Requirement —
A word-for-word copy of the entries, with images excluded, is the expected answer.

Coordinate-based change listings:
━━━━━━━━━━
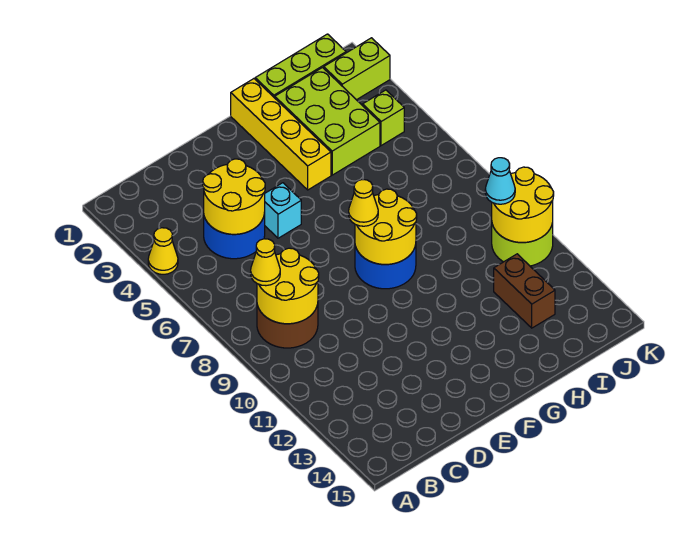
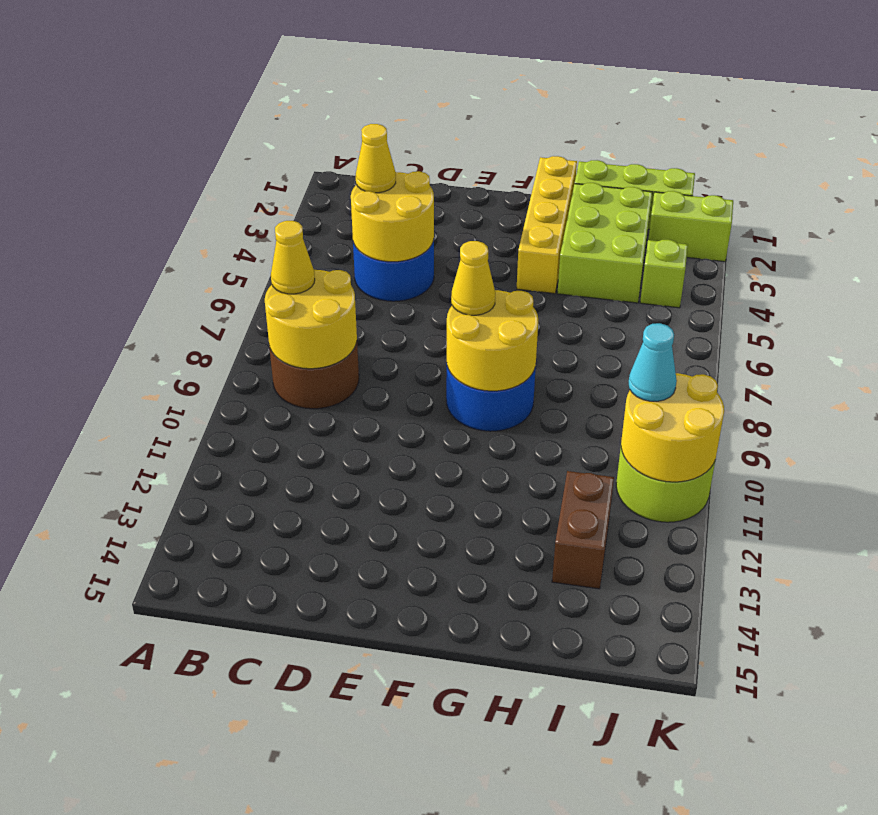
yellow cone A4 level 1 -> yellow cone C4 level 3
cyan brick E5 level 1 -> none

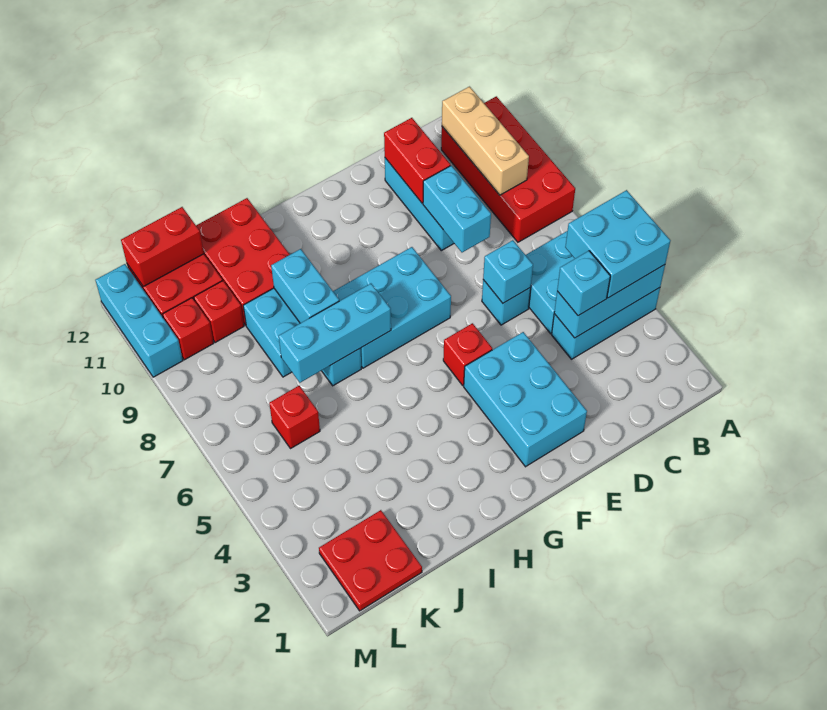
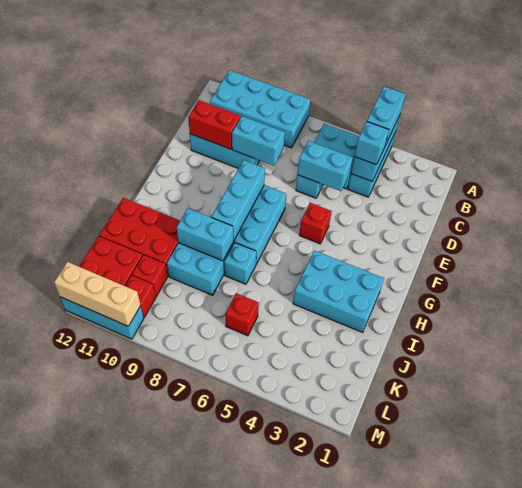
cyan brick A4:B5 level 3 -> cyan brick A4:B4 level 3
red brick A8:B11 level 1 -> cyan brick A8:B11 level 1
tan brick B9:B11 level 2 -> tan brick M10:M12 level 2
cyan brick D6 level 2 -> cyan brick D5:D6 level 2
cyan brick E2:F4 level 1 -> cyan brick H2:I4 level 1
cyan brick H7:J7 level 2 -> cyan brick F8:H8 level 2
red plate K1:L2 level 1 -> none
red brick K12:L12 level 2 -> none

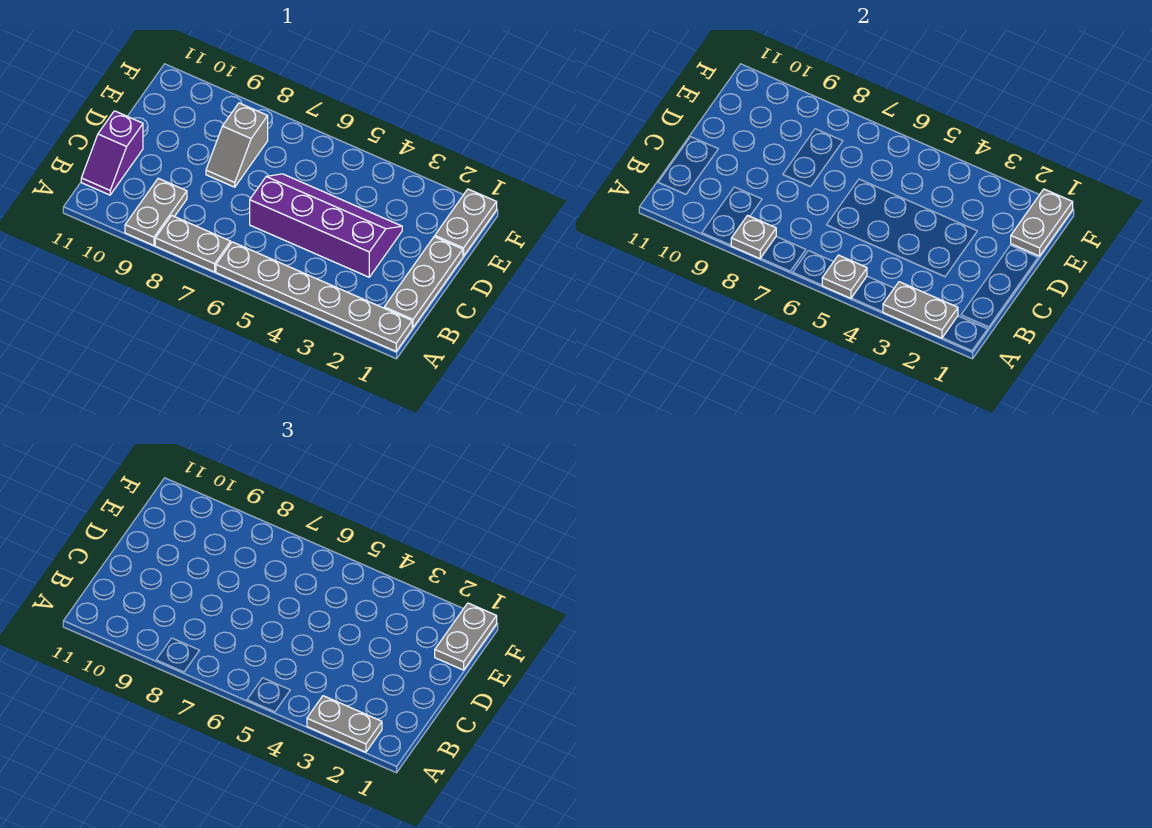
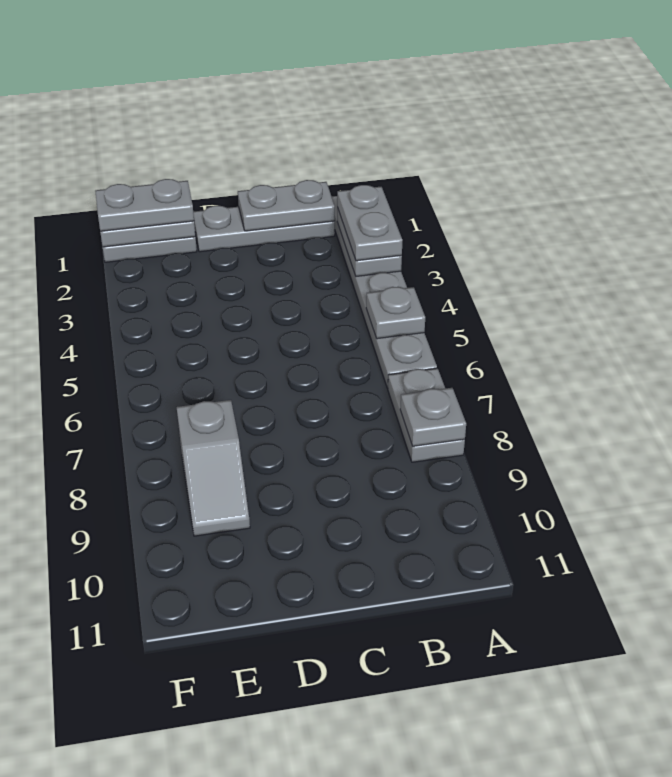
grey plate A9:B9 level 1 -> grey plate B1:C1 level 2
purple slope B11:C11 level 1 top C -> none
purple slope C3:D6 level 1 top C -> none
grey slope D8:E8 level 1 top E -> grey slope E8:E9 level 1 top 8

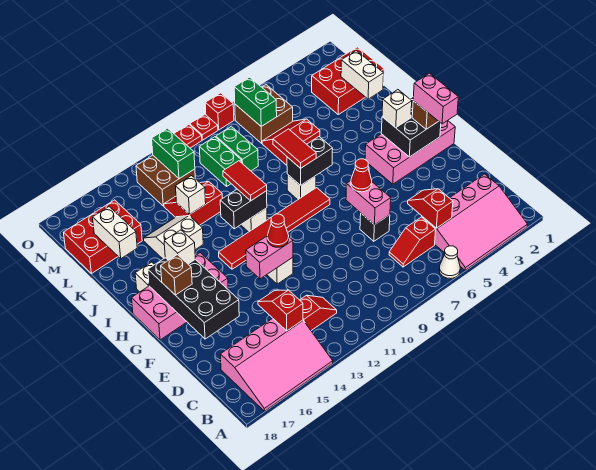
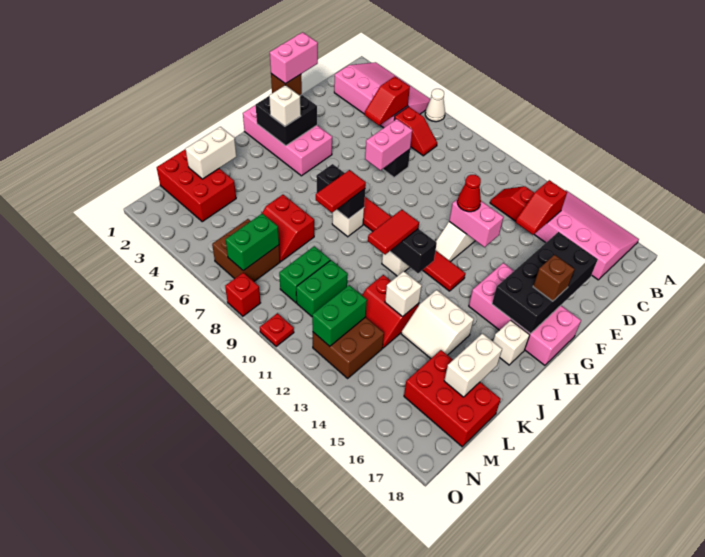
red cone F7 level 3 -> none
white brick H16 level 3 -> none
red plate O9 level 1 -> none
━━━━━━━━━━
Answer to this problem —
yellow cone A4 level 1 -> yellow cone C4 level 3
cyan brick E5 level 1 -> none

cyan brick A4:B5 level 3 -> cyan brick A4:B4 level 3
red brick A8:B11 level 1 -> cyan brick A8:B11 level 1
tan brick B9:B11 level 2 -> tan brick M10:M12 level 2
cyan brick D6 level 2 -> cyan brick D5:D6 level 2
cyan brick E2:F4 level 1 -> cyan brick H2:I4 level 1
cyan brick H7:J7 level 2 -> cyan brick F8:H8 level 2
red plate K1:L2 level 1 -> none
red brick K12:L12 level 2 -> none

grey plate A9:B9 level 1 -> grey plate B1:C1 level 2
purple slope B11:C11 level 1 top C -> none
purple slope C3:D6 level 1 top C -> none
grey slope D8:E8 level 1 top E -> grey slope E8:E9 level 1 top 8

red cone F7 level 3 -> none
white brick H16 level 3 -> none
red plate O9 level 1 -> none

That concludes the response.